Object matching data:

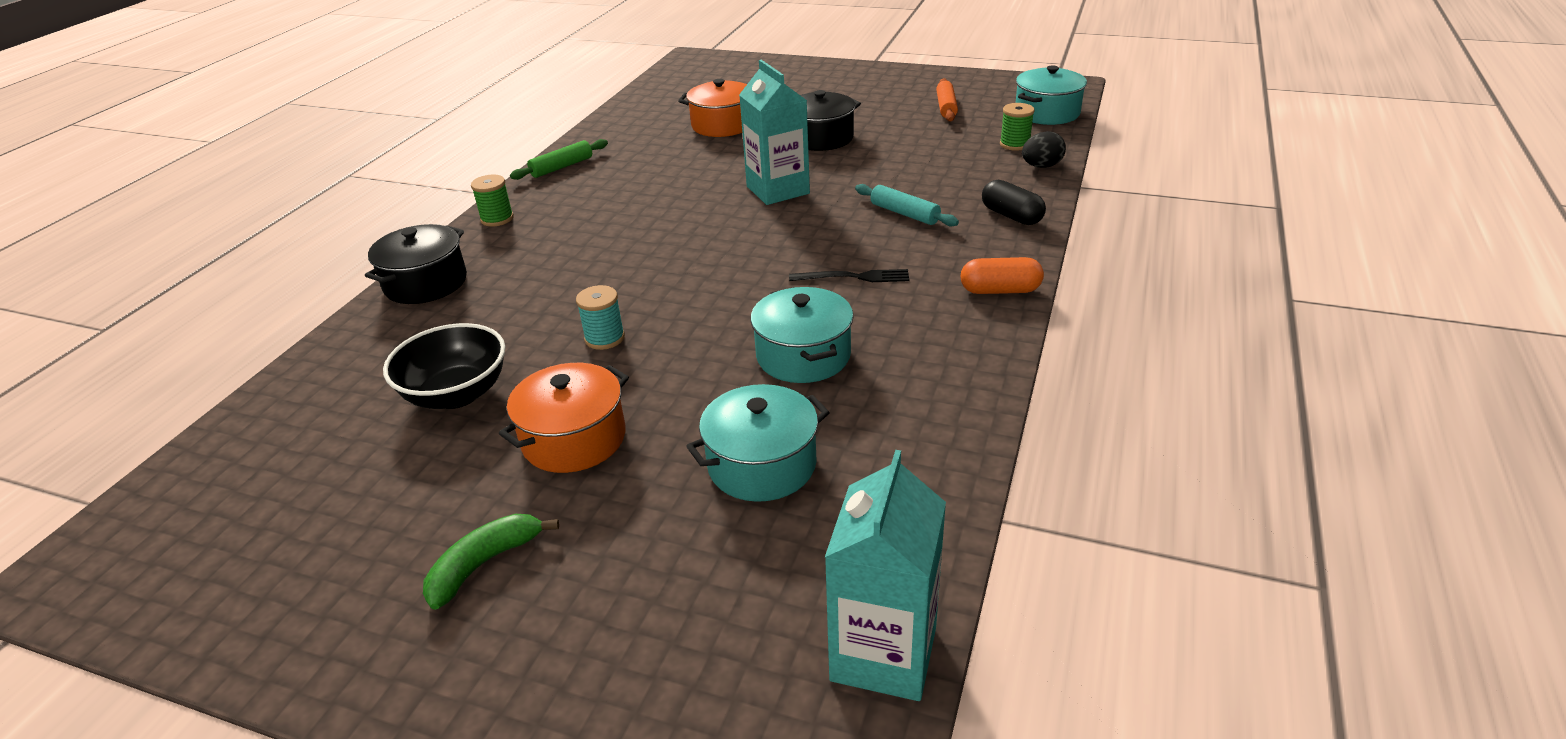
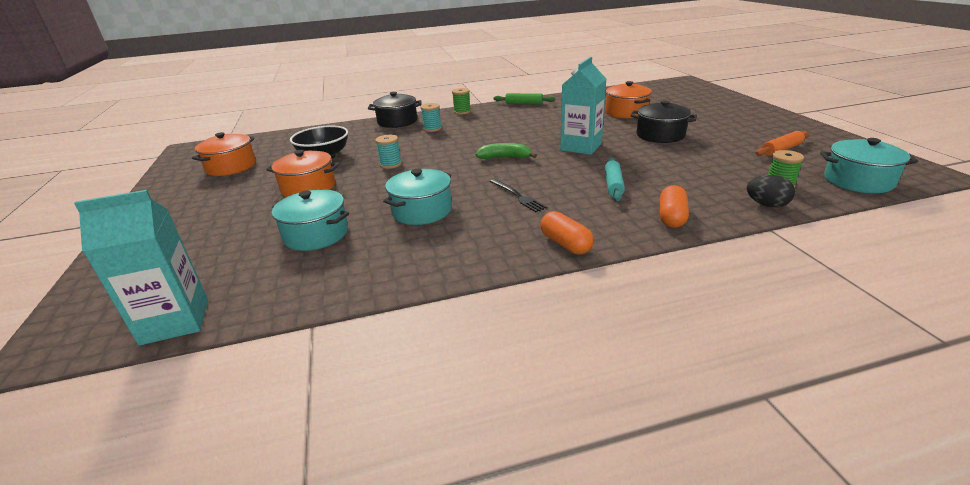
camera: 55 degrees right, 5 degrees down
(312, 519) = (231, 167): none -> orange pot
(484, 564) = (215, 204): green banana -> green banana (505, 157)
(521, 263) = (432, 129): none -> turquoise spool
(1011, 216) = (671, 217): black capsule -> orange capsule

---

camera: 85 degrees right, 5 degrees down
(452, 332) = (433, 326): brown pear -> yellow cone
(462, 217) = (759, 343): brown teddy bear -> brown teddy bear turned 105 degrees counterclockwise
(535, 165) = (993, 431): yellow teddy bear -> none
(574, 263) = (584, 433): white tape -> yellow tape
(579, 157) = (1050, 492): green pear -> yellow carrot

**Work task**
Starting at the line above that holds "(452, 332) = (433, 326): brown" and ending at the line that holds "(579, 157) = (1050, 492): green", transcribe each line exactly and include no other lines.

**Task result**
(452, 332) = (433, 326): brown pear -> yellow cone
(462, 217) = (759, 343): brown teddy bear -> brown teddy bear turned 105 degrees counterclockwise
(535, 165) = (993, 431): yellow teddy bear -> none
(574, 263) = (584, 433): white tape -> yellow tape
(579, 157) = (1050, 492): green pear -> yellow carrot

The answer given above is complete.